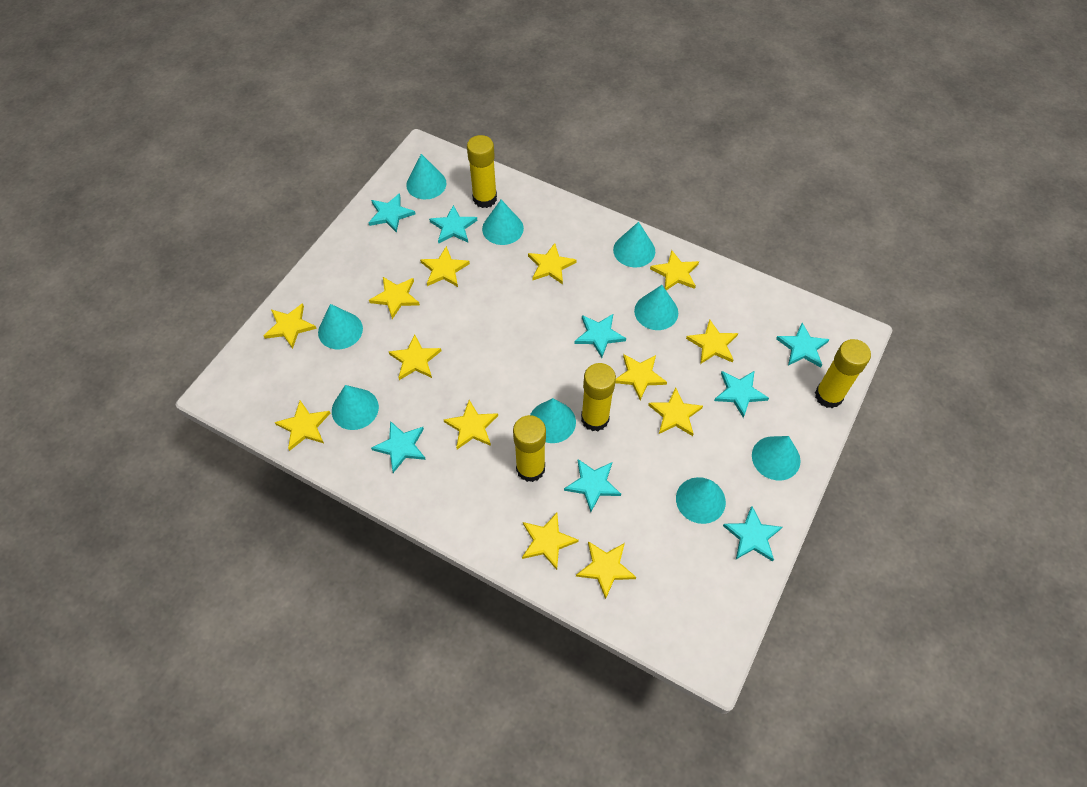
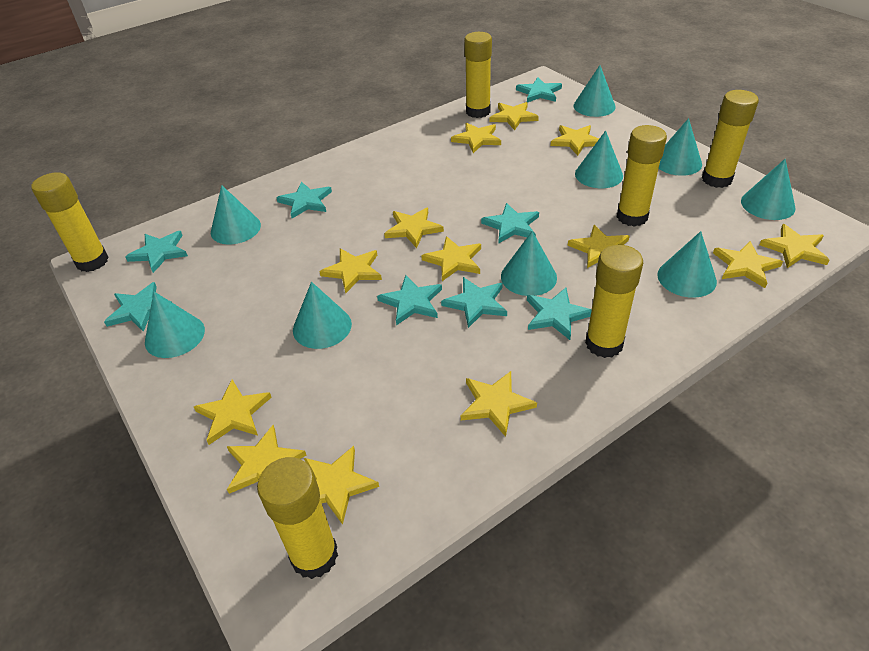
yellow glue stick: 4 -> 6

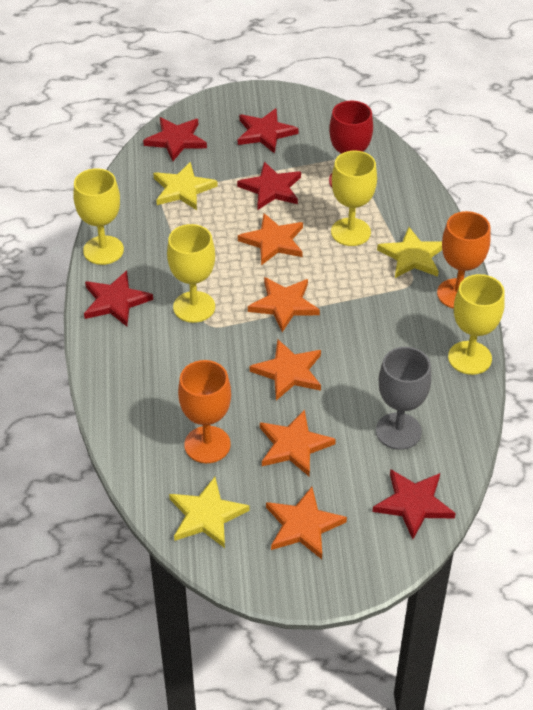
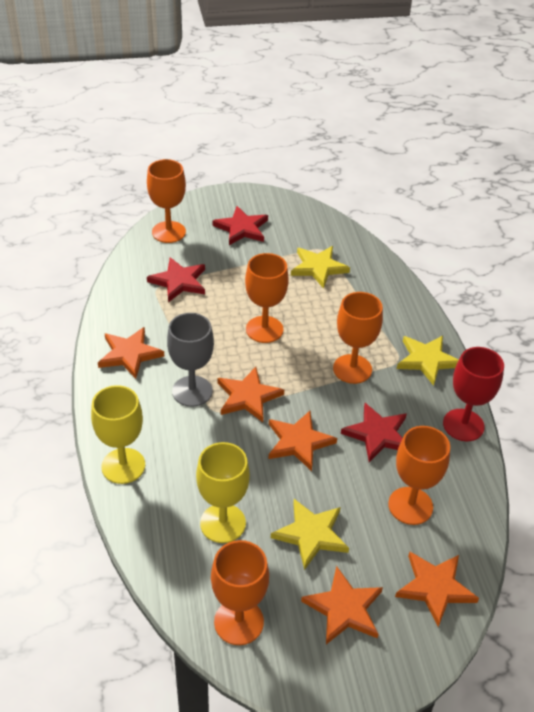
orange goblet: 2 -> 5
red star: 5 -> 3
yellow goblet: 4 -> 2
· · · · ·
The expected answer is the whole listing above, copied exactly, with images excluded.

OUTPUT BELOW:
yellow glue stick: 4 -> 6

orange goblet: 2 -> 5
red star: 5 -> 3
yellow goblet: 4 -> 2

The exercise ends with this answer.